## BRIEF
Please reproduce every entry below without omitting a single line.

## EXTRACTED MATERIAL
= Beginning of Section =

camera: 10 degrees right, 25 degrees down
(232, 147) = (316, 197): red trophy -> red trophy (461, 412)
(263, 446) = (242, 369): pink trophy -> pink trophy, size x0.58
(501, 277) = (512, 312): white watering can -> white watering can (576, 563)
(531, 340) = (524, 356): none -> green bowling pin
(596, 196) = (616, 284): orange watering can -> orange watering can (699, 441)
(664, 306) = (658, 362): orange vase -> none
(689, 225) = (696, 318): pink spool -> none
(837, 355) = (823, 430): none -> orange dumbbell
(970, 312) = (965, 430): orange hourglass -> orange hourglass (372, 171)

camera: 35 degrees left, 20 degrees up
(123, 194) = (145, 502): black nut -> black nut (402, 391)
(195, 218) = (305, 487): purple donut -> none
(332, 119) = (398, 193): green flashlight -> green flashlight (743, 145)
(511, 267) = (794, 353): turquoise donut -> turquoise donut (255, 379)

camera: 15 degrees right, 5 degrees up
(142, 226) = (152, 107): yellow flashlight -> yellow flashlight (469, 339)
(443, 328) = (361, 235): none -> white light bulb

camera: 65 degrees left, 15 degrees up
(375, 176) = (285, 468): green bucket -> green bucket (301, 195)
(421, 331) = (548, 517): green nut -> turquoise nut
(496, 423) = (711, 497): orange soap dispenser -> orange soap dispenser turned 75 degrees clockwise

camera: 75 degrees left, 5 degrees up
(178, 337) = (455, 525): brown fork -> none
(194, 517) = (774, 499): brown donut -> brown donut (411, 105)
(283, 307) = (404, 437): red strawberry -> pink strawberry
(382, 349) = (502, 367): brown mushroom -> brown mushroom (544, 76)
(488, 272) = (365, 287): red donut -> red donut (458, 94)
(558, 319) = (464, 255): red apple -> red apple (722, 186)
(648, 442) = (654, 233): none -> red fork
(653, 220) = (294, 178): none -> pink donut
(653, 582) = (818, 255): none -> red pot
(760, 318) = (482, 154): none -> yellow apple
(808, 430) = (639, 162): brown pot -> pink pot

= End of Section =

## ANSWER SPACE
camera: 10 degrees right, 25 degrees down
(232, 147) = (316, 197): red trophy -> red trophy (461, 412)
(263, 446) = (242, 369): pink trophy -> pink trophy, size x0.58
(501, 277) = (512, 312): white watering can -> white watering can (576, 563)
(531, 340) = (524, 356): none -> green bowling pin
(596, 196) = (616, 284): orange watering can -> orange watering can (699, 441)
(664, 306) = (658, 362): orange vase -> none
(689, 225) = (696, 318): pink spool -> none
(837, 355) = (823, 430): none -> orange dumbbell
(970, 312) = (965, 430): orange hourglass -> orange hourglass (372, 171)

camera: 35 degrees left, 20 degrees up
(123, 194) = (145, 502): black nut -> black nut (402, 391)
(195, 218) = (305, 487): purple donut -> none
(332, 119) = (398, 193): green flashlight -> green flashlight (743, 145)
(511, 267) = (794, 353): turquoise donut -> turquoise donut (255, 379)

camera: 15 degrees right, 5 degrees up
(142, 226) = (152, 107): yellow flashlight -> yellow flashlight (469, 339)
(443, 328) = (361, 235): none -> white light bulb

camera: 65 degrees left, 15 degrees up
(375, 176) = (285, 468): green bucket -> green bucket (301, 195)
(421, 331) = (548, 517): green nut -> turquoise nut
(496, 423) = (711, 497): orange soap dispenser -> orange soap dispenser turned 75 degrees clockwise

camera: 75 degrees left, 5 degrees up
(178, 337) = (455, 525): brown fork -> none
(194, 517) = (774, 499): brown donut -> brown donut (411, 105)
(283, 307) = (404, 437): red strawberry -> pink strawberry
(382, 349) = (502, 367): brown mushroom -> brown mushroom (544, 76)
(488, 272) = (365, 287): red donut -> red donut (458, 94)
(558, 319) = (464, 255): red apple -> red apple (722, 186)
(648, 442) = (654, 233): none -> red fork
(653, 220) = (294, 178): none -> pink donut
(653, 582) = (818, 255): none -> red pot
(760, 318) = (482, 154): none -> yellow apple
(808, 430) = (639, 162): brown pot -> pink pot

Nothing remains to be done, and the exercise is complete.